| Exercise instructions |
Count the lines of the data below that contain the string "kern", treating uppercase and lowercase letters as distinct. Give only that number.

■ ■ ■ ■ ■ ■ ■

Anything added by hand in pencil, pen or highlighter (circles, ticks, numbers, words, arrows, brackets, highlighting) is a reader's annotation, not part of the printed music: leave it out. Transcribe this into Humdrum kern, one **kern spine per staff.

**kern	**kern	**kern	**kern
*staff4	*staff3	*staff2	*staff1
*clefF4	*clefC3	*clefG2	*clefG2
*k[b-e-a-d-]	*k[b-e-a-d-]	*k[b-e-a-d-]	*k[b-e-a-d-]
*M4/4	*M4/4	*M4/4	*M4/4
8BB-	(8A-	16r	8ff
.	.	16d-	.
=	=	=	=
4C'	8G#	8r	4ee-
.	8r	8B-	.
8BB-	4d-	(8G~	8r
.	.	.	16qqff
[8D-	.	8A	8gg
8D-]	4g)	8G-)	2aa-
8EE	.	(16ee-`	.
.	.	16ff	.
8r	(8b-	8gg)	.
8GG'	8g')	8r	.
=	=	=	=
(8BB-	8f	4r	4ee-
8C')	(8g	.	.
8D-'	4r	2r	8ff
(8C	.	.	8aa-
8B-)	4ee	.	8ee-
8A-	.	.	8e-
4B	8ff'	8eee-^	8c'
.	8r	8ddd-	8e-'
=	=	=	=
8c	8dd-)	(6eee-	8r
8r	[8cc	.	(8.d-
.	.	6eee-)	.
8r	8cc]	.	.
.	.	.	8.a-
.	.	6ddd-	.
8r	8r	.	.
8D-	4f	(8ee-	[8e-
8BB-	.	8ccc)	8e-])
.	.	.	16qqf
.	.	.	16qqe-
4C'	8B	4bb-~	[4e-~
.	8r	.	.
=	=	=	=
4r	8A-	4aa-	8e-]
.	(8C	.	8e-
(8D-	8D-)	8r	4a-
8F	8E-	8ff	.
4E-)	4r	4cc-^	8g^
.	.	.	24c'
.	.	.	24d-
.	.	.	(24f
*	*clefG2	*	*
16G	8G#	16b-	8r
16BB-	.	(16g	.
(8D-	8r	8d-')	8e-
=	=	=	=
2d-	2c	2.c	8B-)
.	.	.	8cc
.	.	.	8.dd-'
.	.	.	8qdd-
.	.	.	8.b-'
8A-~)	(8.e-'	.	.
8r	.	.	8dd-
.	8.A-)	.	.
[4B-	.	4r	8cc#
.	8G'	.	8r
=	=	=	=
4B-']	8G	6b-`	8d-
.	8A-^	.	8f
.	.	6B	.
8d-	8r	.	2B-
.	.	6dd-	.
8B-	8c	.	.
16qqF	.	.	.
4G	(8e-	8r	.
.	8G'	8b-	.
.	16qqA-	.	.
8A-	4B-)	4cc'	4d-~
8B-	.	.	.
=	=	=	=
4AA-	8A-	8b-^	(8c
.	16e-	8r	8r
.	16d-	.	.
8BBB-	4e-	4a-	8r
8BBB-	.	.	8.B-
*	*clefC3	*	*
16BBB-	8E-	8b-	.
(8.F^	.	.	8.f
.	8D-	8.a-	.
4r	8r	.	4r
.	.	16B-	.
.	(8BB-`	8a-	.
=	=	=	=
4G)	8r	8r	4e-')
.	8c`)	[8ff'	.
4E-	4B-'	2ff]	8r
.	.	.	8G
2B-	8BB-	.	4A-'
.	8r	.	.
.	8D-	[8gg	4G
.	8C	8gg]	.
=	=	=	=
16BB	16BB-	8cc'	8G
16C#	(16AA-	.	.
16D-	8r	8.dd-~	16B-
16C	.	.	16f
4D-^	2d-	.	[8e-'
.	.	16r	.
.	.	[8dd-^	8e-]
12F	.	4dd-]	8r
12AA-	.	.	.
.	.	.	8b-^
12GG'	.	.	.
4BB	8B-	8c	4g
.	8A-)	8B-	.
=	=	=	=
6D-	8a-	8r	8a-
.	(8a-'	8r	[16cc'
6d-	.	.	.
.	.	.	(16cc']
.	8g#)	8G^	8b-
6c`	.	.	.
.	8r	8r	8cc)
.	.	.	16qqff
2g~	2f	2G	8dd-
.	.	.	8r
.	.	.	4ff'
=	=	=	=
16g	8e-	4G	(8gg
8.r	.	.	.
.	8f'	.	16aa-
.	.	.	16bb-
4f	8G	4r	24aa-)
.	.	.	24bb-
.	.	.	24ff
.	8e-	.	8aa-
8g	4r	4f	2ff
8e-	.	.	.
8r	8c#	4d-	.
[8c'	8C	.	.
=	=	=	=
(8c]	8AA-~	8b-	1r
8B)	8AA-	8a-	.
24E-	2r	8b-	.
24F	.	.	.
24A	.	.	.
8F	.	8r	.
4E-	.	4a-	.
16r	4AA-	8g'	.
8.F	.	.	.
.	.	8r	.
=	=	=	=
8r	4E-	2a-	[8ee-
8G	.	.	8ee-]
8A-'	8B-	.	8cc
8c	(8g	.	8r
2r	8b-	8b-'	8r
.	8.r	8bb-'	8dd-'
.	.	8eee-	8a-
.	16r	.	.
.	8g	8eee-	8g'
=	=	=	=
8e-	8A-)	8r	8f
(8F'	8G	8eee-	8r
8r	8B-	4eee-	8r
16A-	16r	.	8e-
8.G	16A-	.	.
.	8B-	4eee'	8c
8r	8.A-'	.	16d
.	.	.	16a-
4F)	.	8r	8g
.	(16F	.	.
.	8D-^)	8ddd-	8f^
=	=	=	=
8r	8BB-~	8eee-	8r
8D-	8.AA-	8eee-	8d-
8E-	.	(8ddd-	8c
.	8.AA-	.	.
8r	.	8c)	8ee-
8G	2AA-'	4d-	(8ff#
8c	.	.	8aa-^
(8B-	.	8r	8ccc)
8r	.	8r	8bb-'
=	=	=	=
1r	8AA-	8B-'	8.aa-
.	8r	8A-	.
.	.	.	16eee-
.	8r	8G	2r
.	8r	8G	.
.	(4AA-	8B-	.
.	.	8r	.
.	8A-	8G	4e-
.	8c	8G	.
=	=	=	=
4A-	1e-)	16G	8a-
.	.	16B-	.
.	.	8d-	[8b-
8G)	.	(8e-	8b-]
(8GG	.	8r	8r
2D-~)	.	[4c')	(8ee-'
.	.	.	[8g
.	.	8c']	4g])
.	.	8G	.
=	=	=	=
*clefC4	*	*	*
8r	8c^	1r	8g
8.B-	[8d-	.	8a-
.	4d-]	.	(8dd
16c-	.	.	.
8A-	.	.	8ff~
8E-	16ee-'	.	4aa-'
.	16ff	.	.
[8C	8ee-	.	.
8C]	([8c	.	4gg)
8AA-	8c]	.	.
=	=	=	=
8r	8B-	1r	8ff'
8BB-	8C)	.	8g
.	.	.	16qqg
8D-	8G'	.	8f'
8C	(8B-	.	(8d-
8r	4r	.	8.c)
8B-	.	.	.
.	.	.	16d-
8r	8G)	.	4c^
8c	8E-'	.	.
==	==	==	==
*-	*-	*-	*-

■ ■ ■ ■ ■ ■ ■

| Solution to this task |
2